[Recorded data]
********************
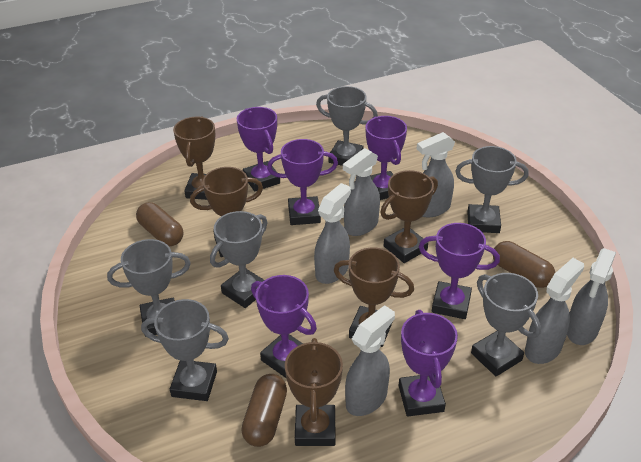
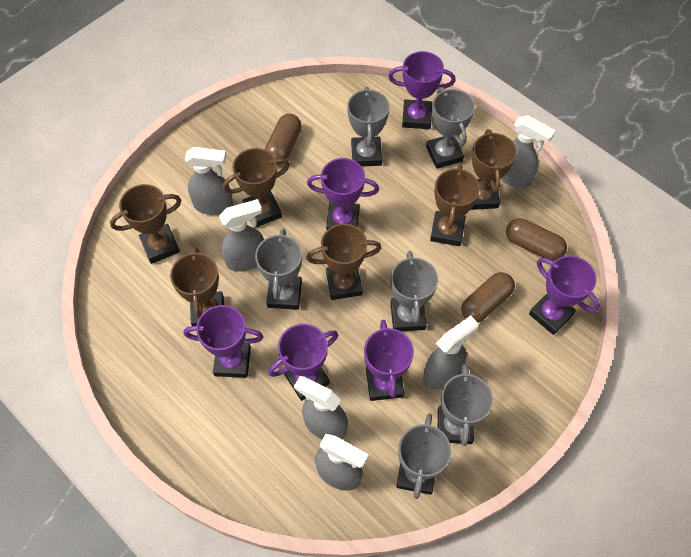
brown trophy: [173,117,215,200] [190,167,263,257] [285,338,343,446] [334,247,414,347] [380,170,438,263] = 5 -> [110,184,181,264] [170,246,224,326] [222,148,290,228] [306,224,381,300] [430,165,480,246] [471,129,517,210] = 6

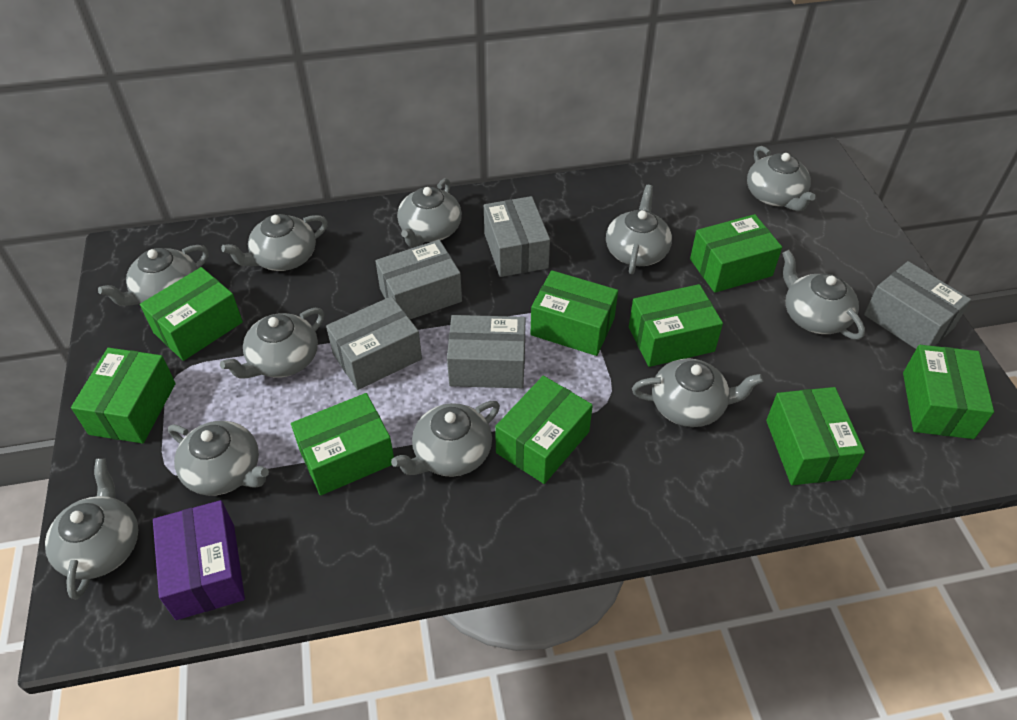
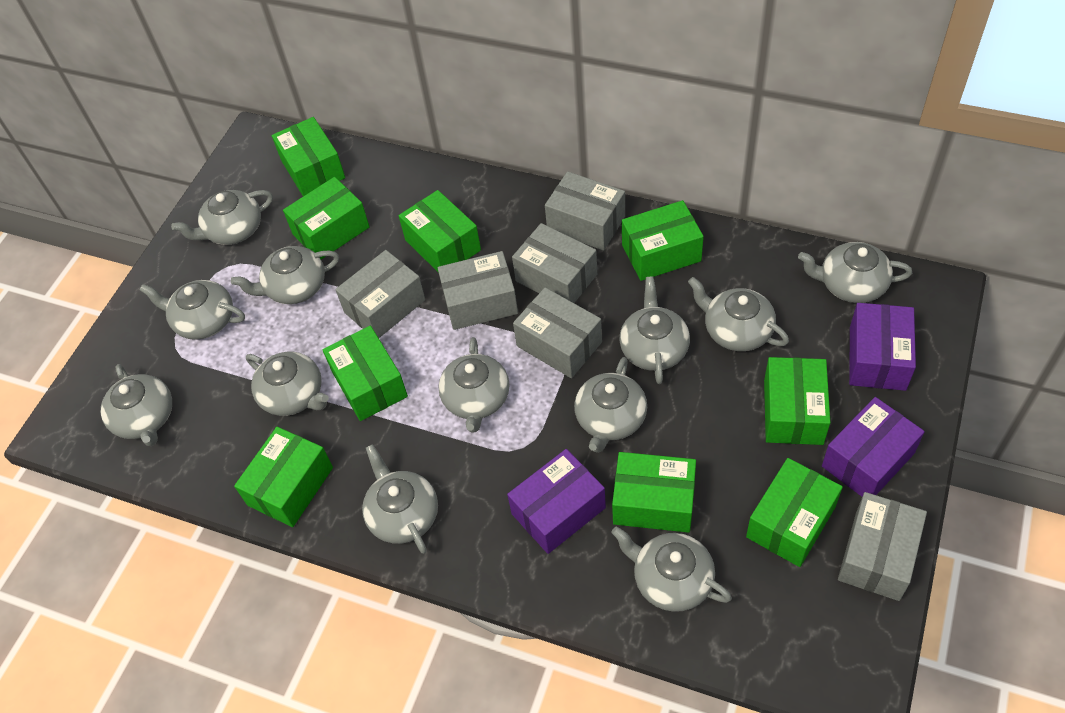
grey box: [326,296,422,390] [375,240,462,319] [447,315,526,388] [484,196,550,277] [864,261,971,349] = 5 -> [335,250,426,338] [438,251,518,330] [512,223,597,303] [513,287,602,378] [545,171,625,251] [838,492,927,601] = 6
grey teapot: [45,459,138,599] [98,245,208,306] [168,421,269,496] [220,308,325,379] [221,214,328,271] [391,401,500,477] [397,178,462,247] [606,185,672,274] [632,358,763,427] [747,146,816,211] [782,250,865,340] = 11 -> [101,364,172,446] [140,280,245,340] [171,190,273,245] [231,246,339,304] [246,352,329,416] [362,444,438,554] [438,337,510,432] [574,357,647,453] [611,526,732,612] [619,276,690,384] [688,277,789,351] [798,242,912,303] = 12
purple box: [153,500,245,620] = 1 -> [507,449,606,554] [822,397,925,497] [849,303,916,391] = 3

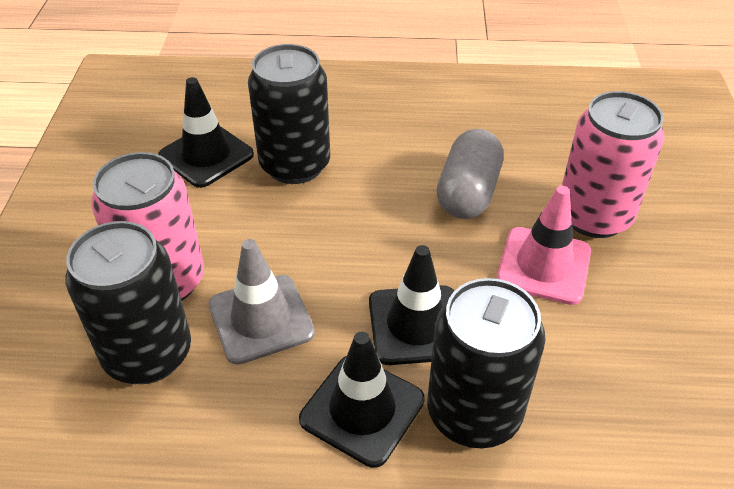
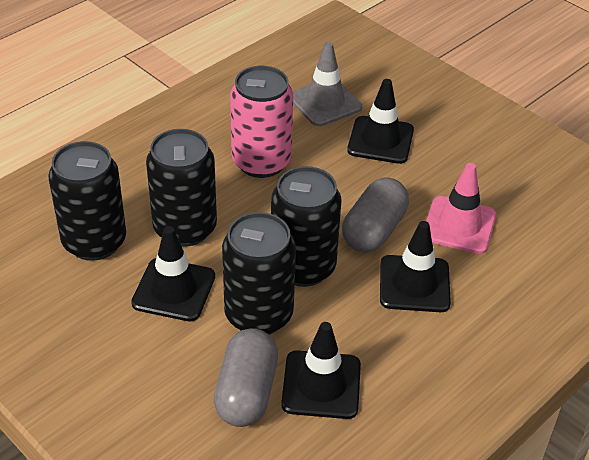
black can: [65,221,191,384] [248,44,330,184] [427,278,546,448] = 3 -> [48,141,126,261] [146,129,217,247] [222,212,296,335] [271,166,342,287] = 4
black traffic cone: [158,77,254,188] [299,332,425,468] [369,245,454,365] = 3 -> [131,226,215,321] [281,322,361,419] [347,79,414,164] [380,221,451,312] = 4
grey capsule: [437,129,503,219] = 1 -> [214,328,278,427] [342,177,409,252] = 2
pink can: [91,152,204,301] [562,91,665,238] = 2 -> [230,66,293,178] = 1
********************
• _WHAT YOU HAVE TO DO_
Give every record back exactly as it reads, with no images.

• _SOLUTION TO THE PROBLEM_
brown trophy: [173,117,215,200] [190,167,263,257] [285,338,343,446] [334,247,414,347] [380,170,438,263] = 5 -> [110,184,181,264] [170,246,224,326] [222,148,290,228] [306,224,381,300] [430,165,480,246] [471,129,517,210] = 6

grey box: [326,296,422,390] [375,240,462,319] [447,315,526,388] [484,196,550,277] [864,261,971,349] = 5 -> [335,250,426,338] [438,251,518,330] [512,223,597,303] [513,287,602,378] [545,171,625,251] [838,492,927,601] = 6
grey teapot: [45,459,138,599] [98,245,208,306] [168,421,269,496] [220,308,325,379] [221,214,328,271] [391,401,500,477] [397,178,462,247] [606,185,672,274] [632,358,763,427] [747,146,816,211] [782,250,865,340] = 11 -> [101,364,172,446] [140,280,245,340] [171,190,273,245] [231,246,339,304] [246,352,329,416] [362,444,438,554] [438,337,510,432] [574,357,647,453] [611,526,732,612] [619,276,690,384] [688,277,789,351] [798,242,912,303] = 12
purple box: [153,500,245,620] = 1 -> [507,449,606,554] [822,397,925,497] [849,303,916,391] = 3

black can: [65,221,191,384] [248,44,330,184] [427,278,546,448] = 3 -> [48,141,126,261] [146,129,217,247] [222,212,296,335] [271,166,342,287] = 4
black traffic cone: [158,77,254,188] [299,332,425,468] [369,245,454,365] = 3 -> [131,226,215,321] [281,322,361,419] [347,79,414,164] [380,221,451,312] = 4
grey capsule: [437,129,503,219] = 1 -> [214,328,278,427] [342,177,409,252] = 2
pink can: [91,152,204,301] [562,91,665,238] = 2 -> [230,66,293,178] = 1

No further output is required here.